[Material for this exercise]

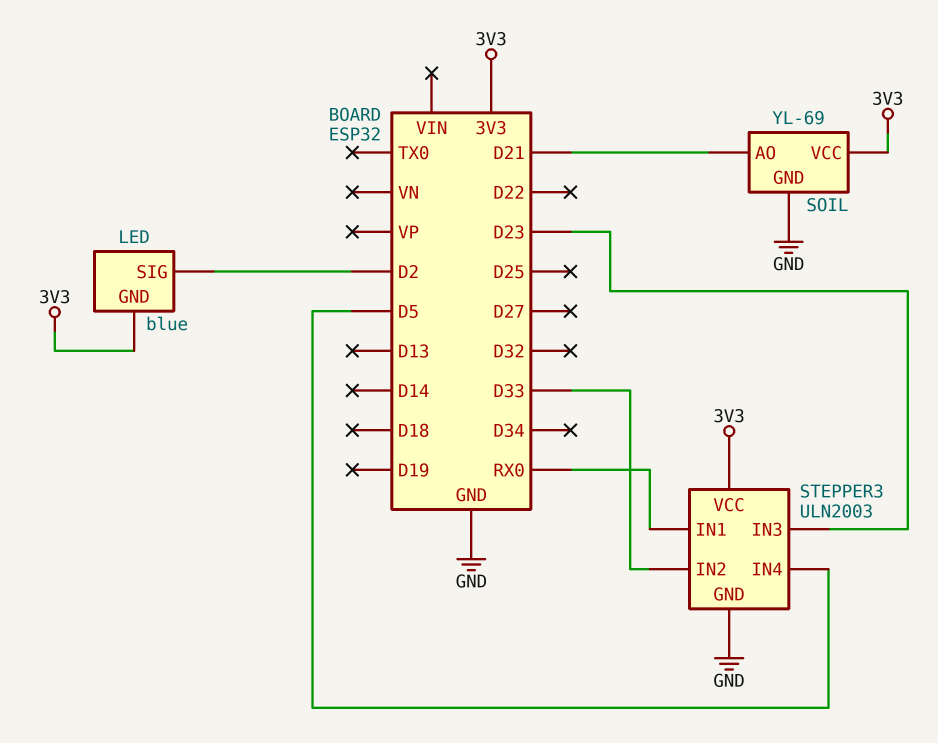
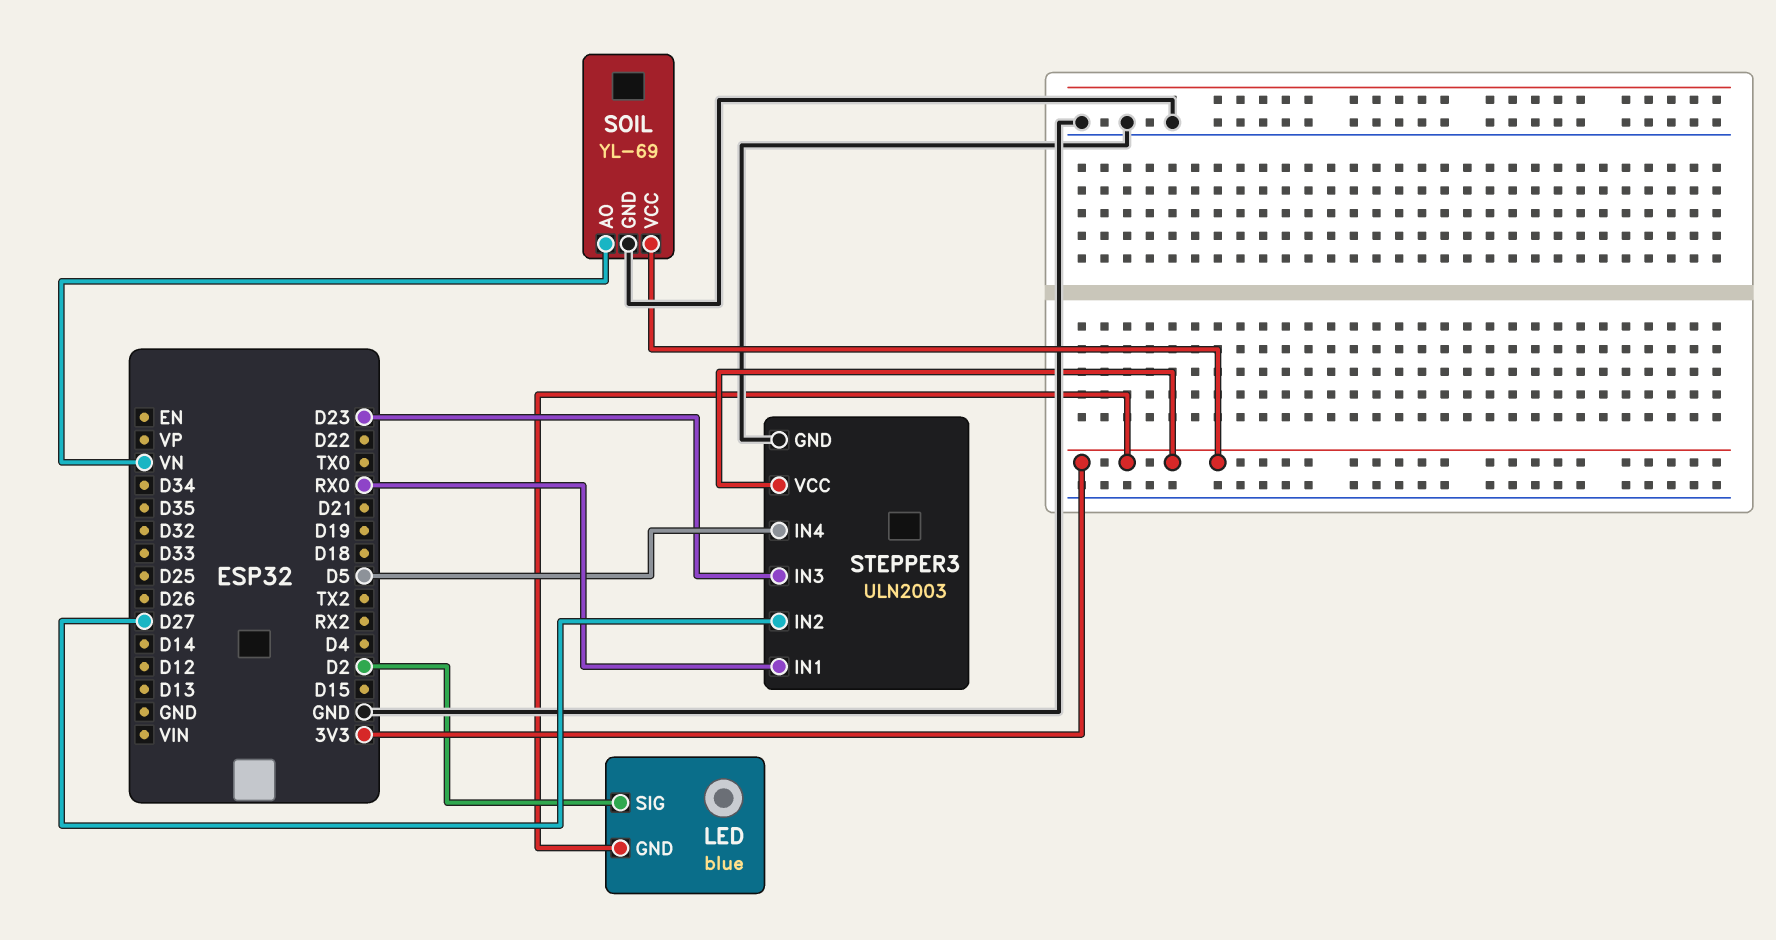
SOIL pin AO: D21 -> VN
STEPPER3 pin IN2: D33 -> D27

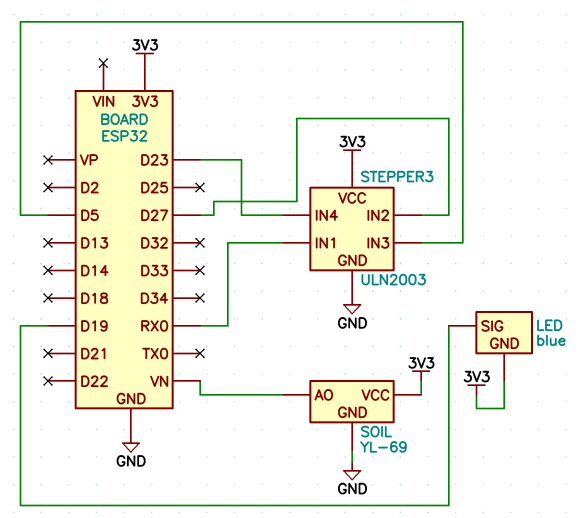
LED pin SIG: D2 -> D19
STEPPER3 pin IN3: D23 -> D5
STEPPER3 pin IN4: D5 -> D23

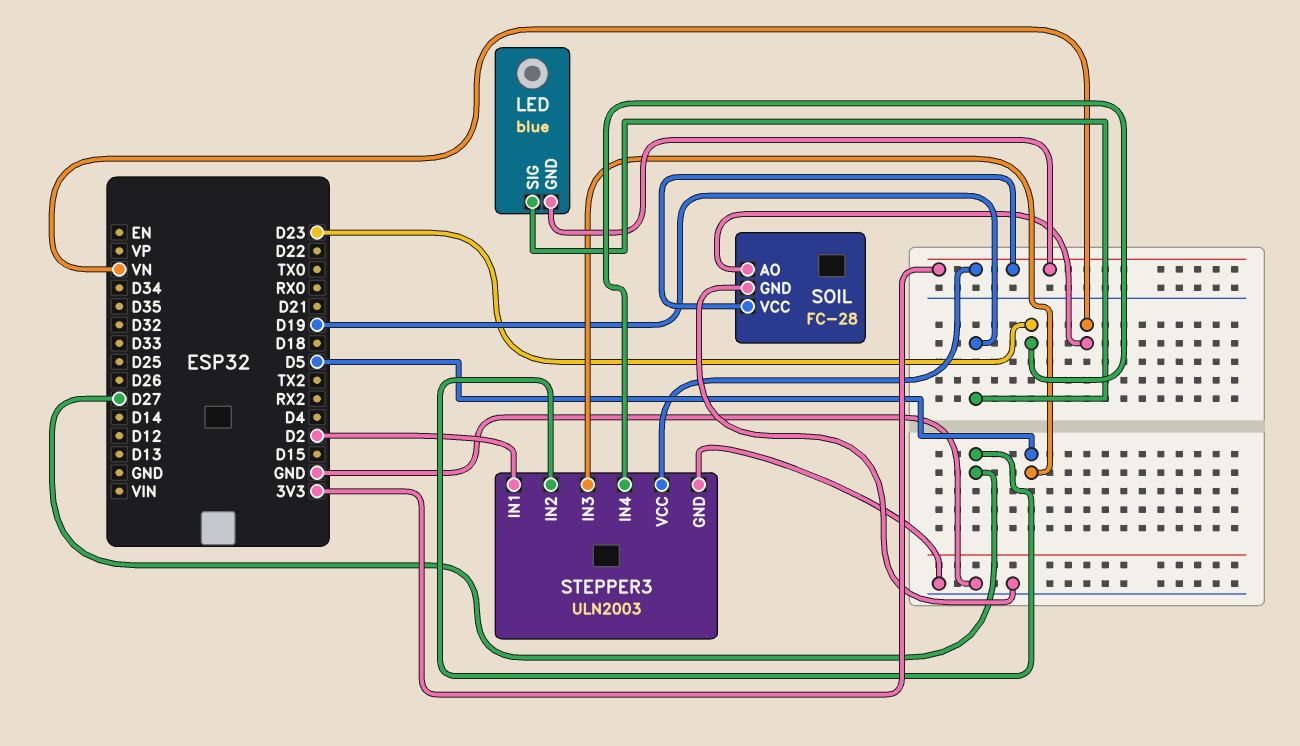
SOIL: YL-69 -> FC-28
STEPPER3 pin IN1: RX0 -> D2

[/Material for this exercise]

Work request: Your answer must be an exact transcription of the records above, minus the pictures.

Result below:
SOIL pin AO: D21 -> VN
STEPPER3 pin IN2: D33 -> D27

LED pin SIG: D2 -> D19
STEPPER3 pin IN3: D23 -> D5
STEPPER3 pin IN4: D5 -> D23

SOIL: YL-69 -> FC-28
STEPPER3 pin IN1: RX0 -> D2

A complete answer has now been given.